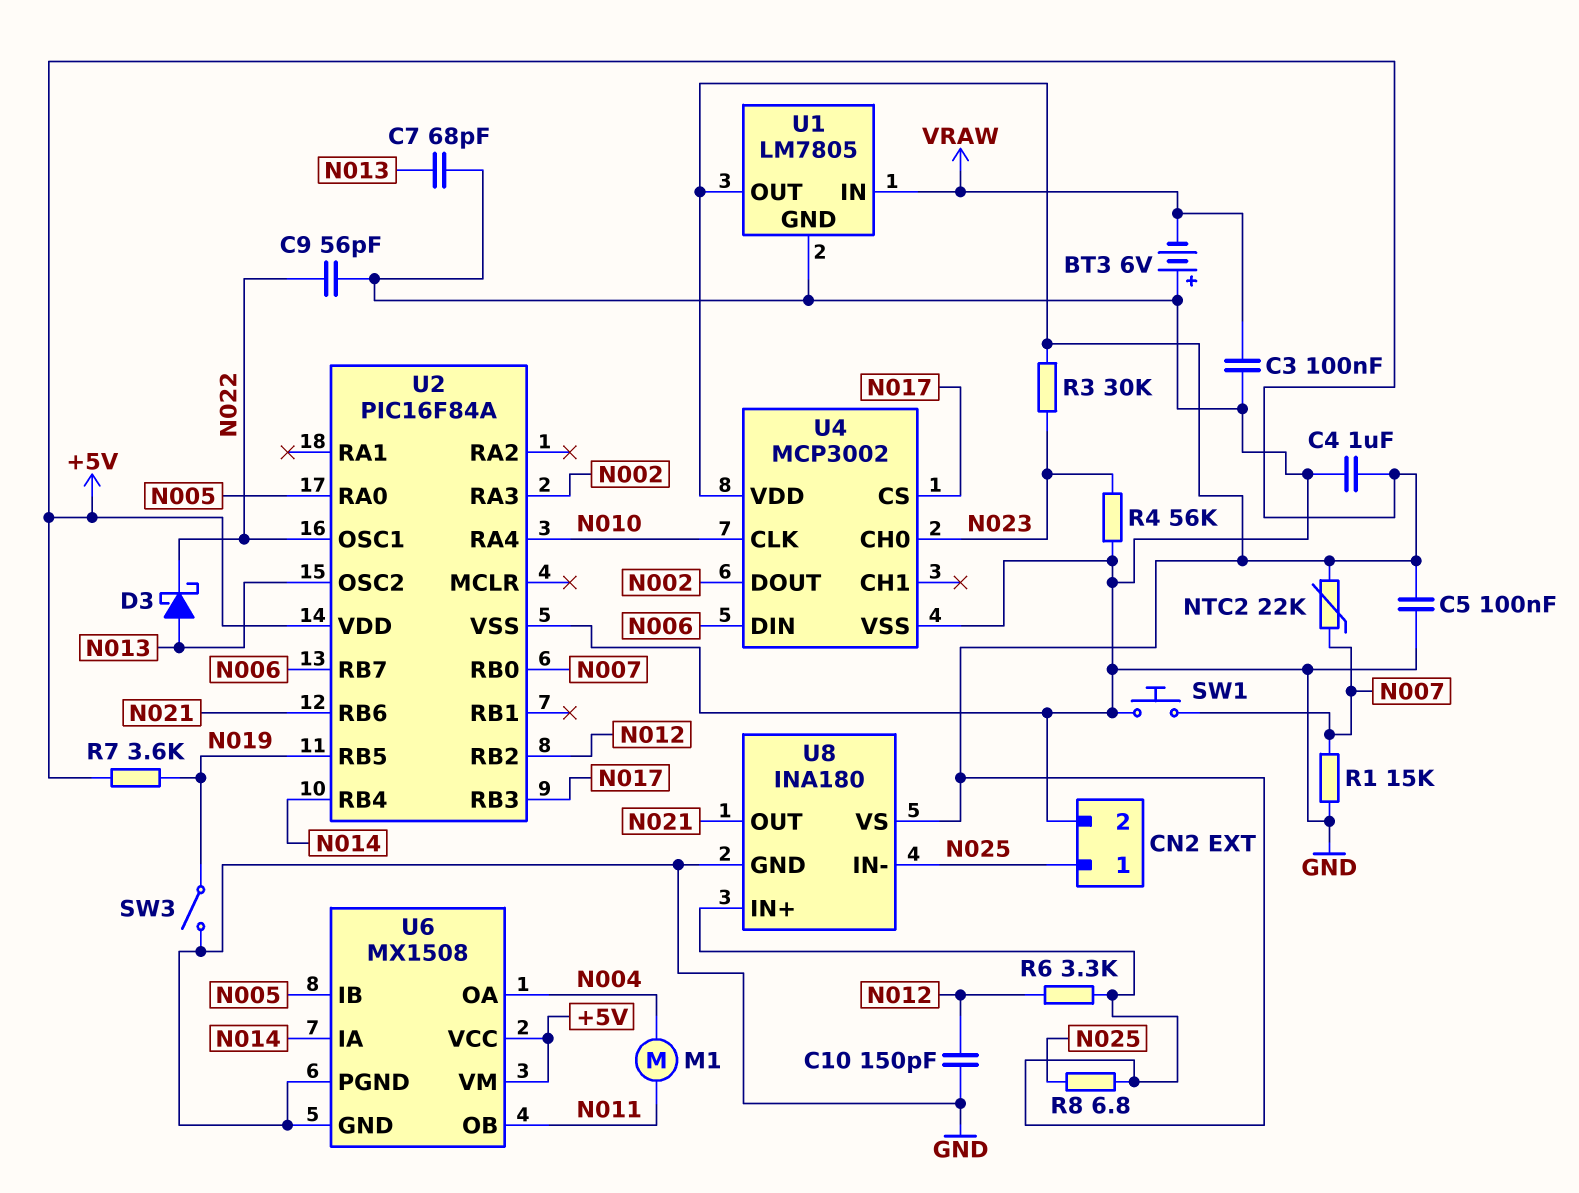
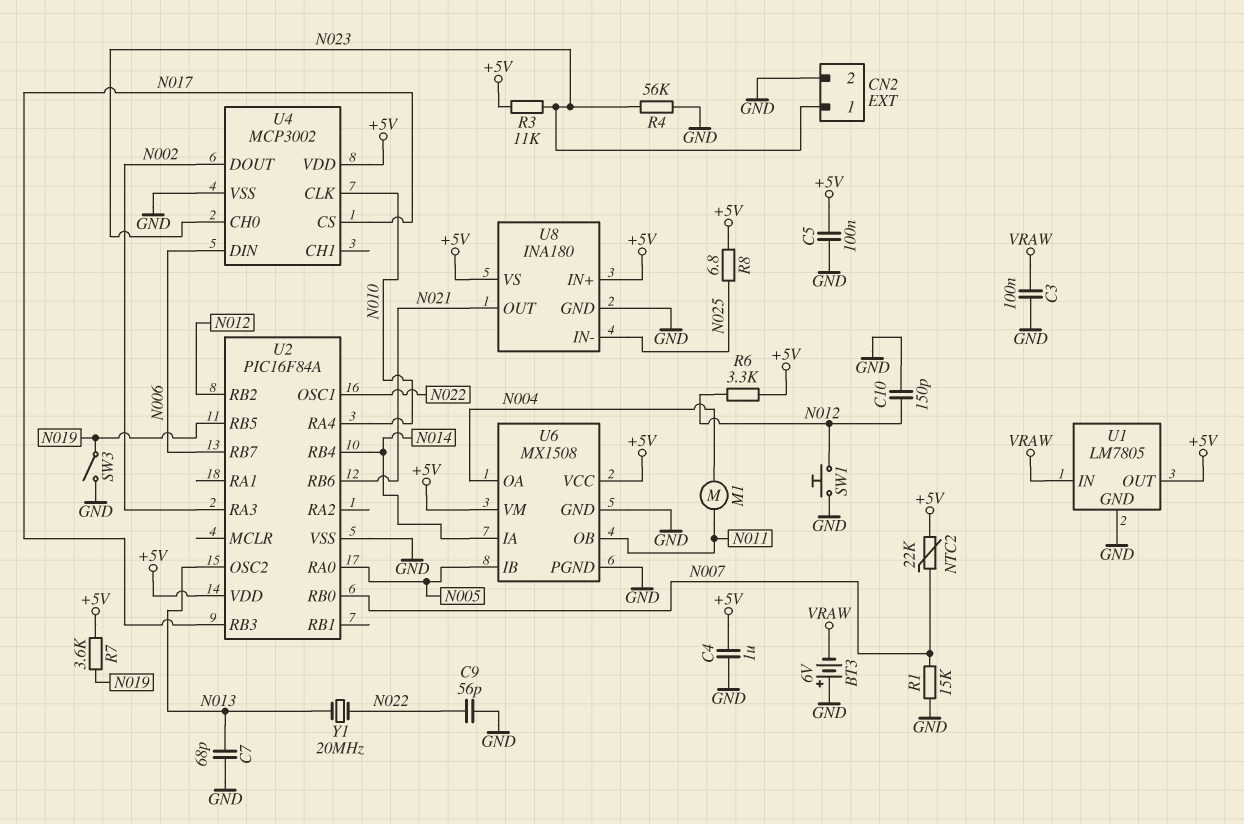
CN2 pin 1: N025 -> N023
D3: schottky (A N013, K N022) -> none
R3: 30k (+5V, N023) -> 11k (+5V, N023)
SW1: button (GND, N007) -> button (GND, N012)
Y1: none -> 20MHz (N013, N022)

_ _ _ _ _ _ _

__DIRECTIONS FOR THIS TASK__. The response should consist of the number of lines in the data that hold the word "none", with nothing added.

__YOUR SOLUTION__. 2